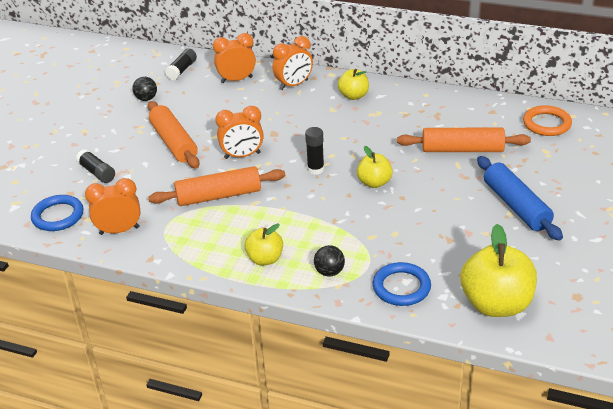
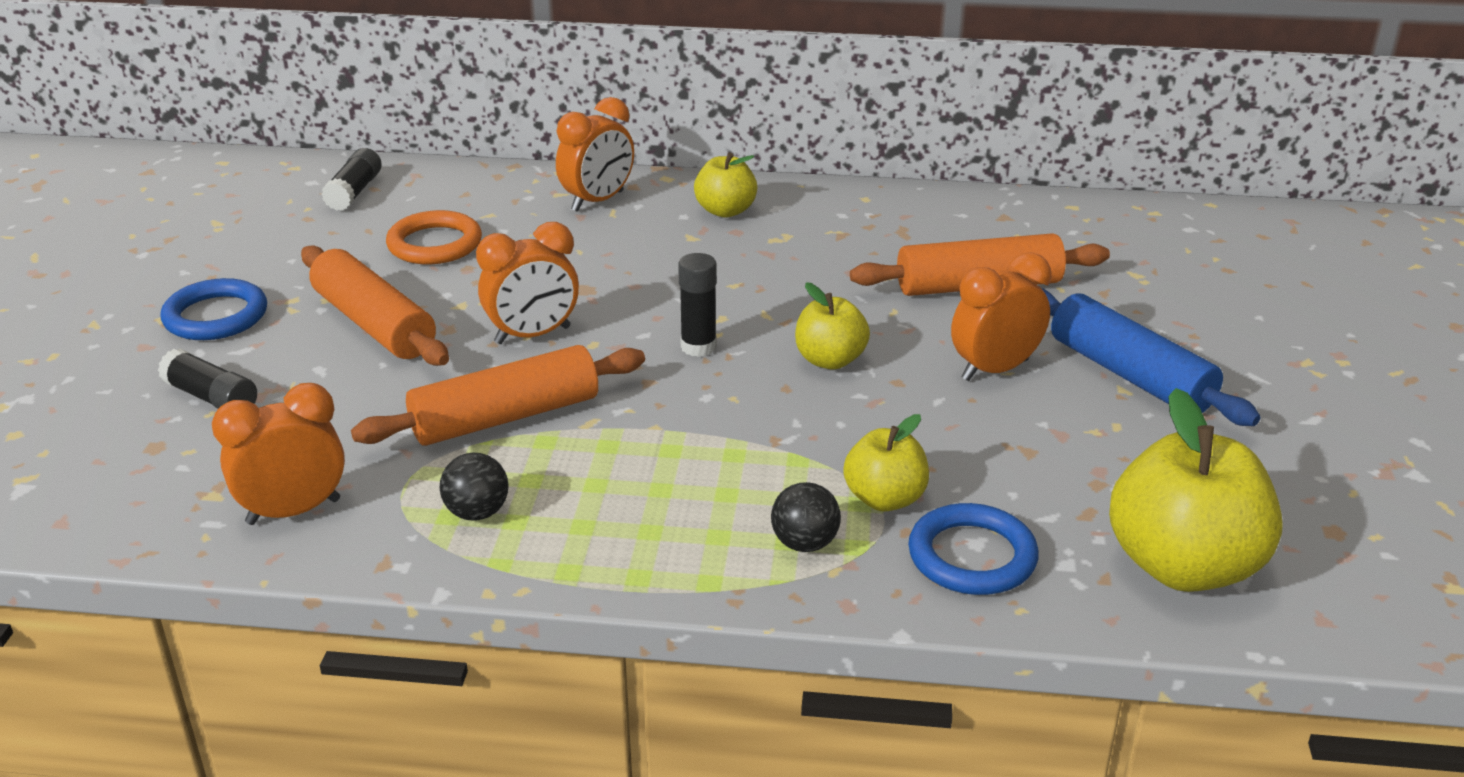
camera: 15 degrees left, 5 degrees down
blue ring [31,195,84,231] -> blue ring moved to [161,278,267,340]
black ball [132,77,157,101] -> black ball moved to [440,453,509,521]
orange clock [213,33,256,83] -> orange clock moved to [951,252,1051,381]
yellow apple [244,223,283,265] -> yellow apple moved to [843,414,929,512]
orange ring [523,105,572,136] -> orange ring moved to [386,210,482,264]

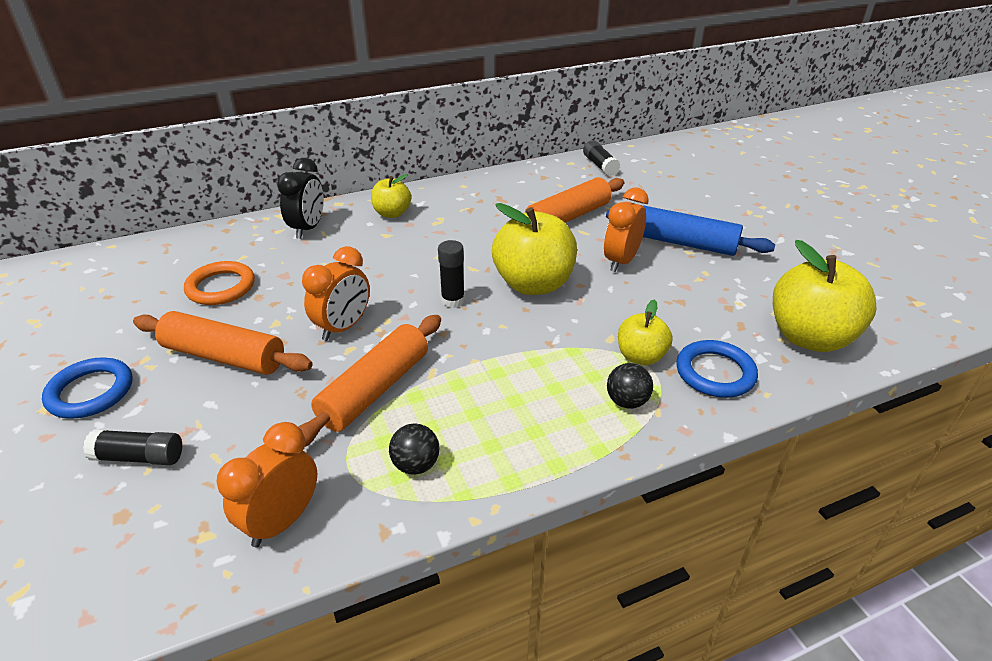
camera: 30 degrees left, 5 degrees up
black glue stick [321,148,382,211] -> black glue stick moved to [583,140,620,176]
orange clock [556,97,634,212] -> black clock [277,158,324,239]
yellow apple [795,282,870,369] -> yellow apple [492,203,577,295], size x1.80

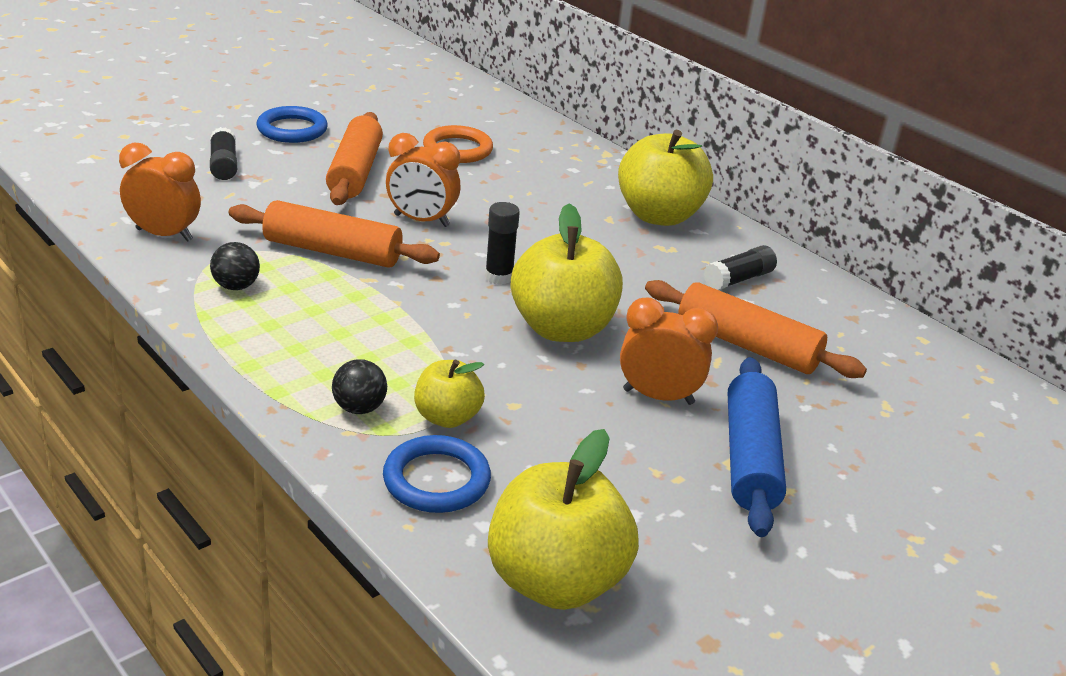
camera: 70 degrees right, 5 degrees down
black clock [277,158,324,239] -> none
yellow apple [371,174,411,218] -> yellow apple [618,130,713,226], size x1.80
black glue stick [583,140,620,176] -> black glue stick moved to [704,245,777,290]

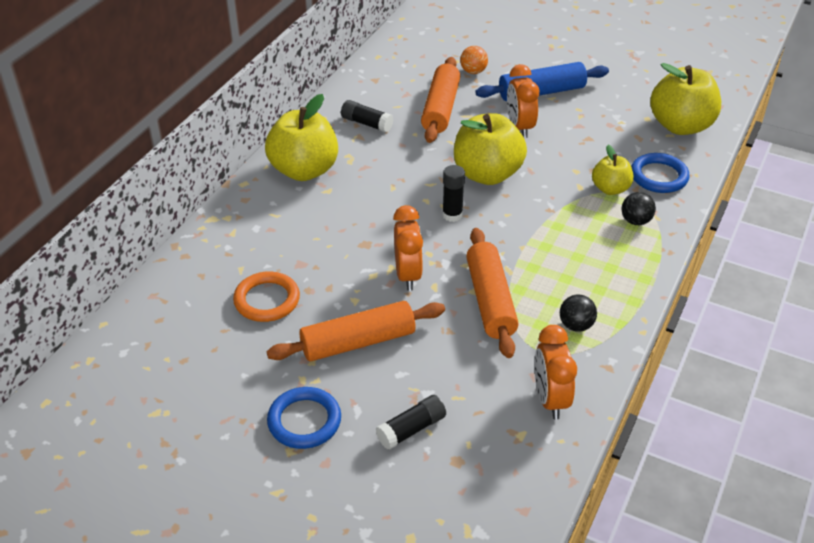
camera: 110 degrees left, 10 degrees up
none -> orange ball [460,46,488,74]

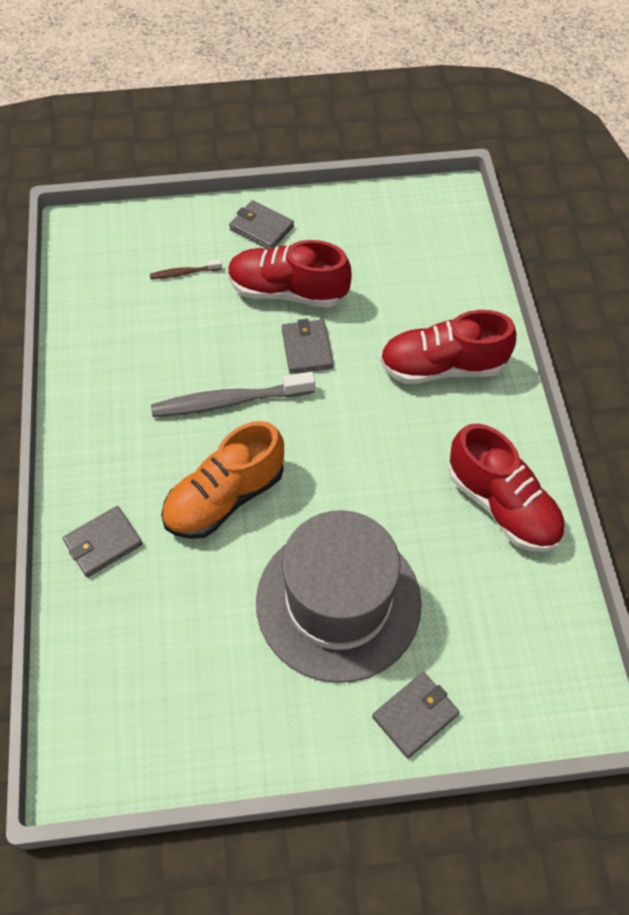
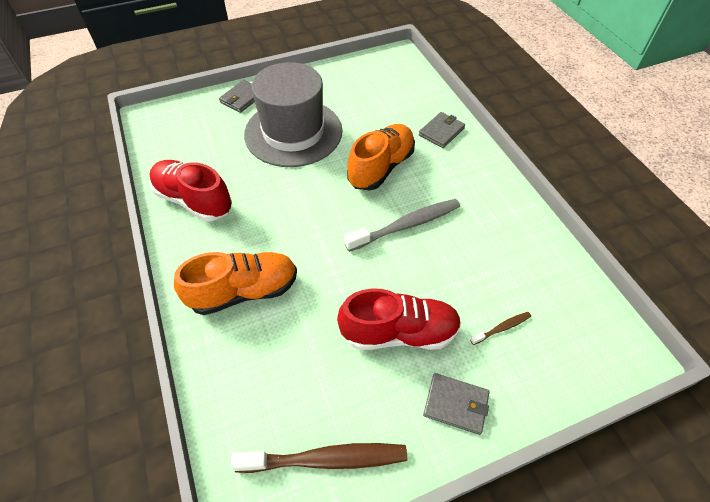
camera: 165 degrees right, 5 degrees down
grey wallet [282,319,333,374] -> none
red shoe [380,310,516,384] -> orange shoe [174,252,297,315]
none -> brown toothbrush [231,443,407,473]

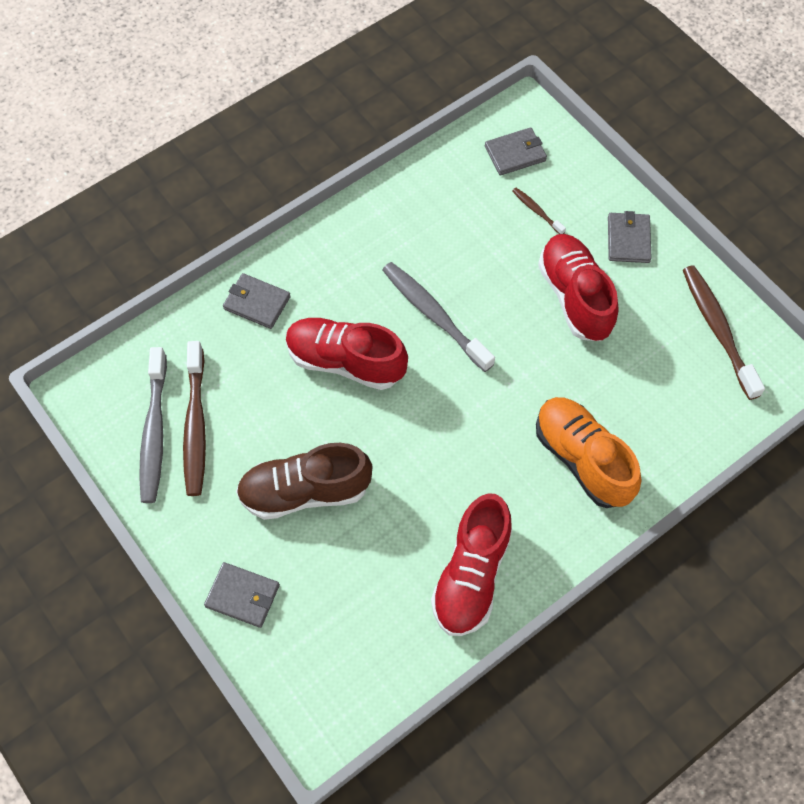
camera: 105 degrees left, 10 degrees up
grey hat [244,62,342,167] -> brown shoe [236,443,372,520]
orange shoe [347,124,415,190] -> red shoe [286,318,408,390]
none -> grey toothbrush [139,347,167,503]
none -> brown toothbrush [183,341,206,496]
none -> grey wallet [485,127,547,176]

----

All lines from the one with "orange clock [556,97,634,212]" through the end of the records above must be reproduced exactly, both ends included, and the pictures must be left out.

Completed task -
orange clock [556,97,634,212] -> black clock [277,158,324,239]
yellow apple [795,282,870,369] -> yellow apple [492,203,577,295], size x1.80

camera: 70 degrees right, 5 degrees down
black clock [277,158,324,239] -> none
yellow apple [371,174,411,218] -> yellow apple [618,130,713,226], size x1.80
black glue stick [583,140,620,176] -> black glue stick moved to [704,245,777,290]

camera: 110 degrees left, 10 degrees up
none -> orange ball [460,46,488,74]

camera: 165 degrees right, 5 degrees down
grey wallet [282,319,333,374] -> none
red shoe [380,310,516,384] -> orange shoe [174,252,297,315]
none -> brown toothbrush [231,443,407,473]

camera: 105 degrees left, 10 degrees up
grey hat [244,62,342,167] -> brown shoe [236,443,372,520]
orange shoe [347,124,415,190] -> red shoe [286,318,408,390]
none -> grey toothbrush [139,347,167,503]
none -> brown toothbrush [183,341,206,496]
none -> grey wallet [485,127,547,176]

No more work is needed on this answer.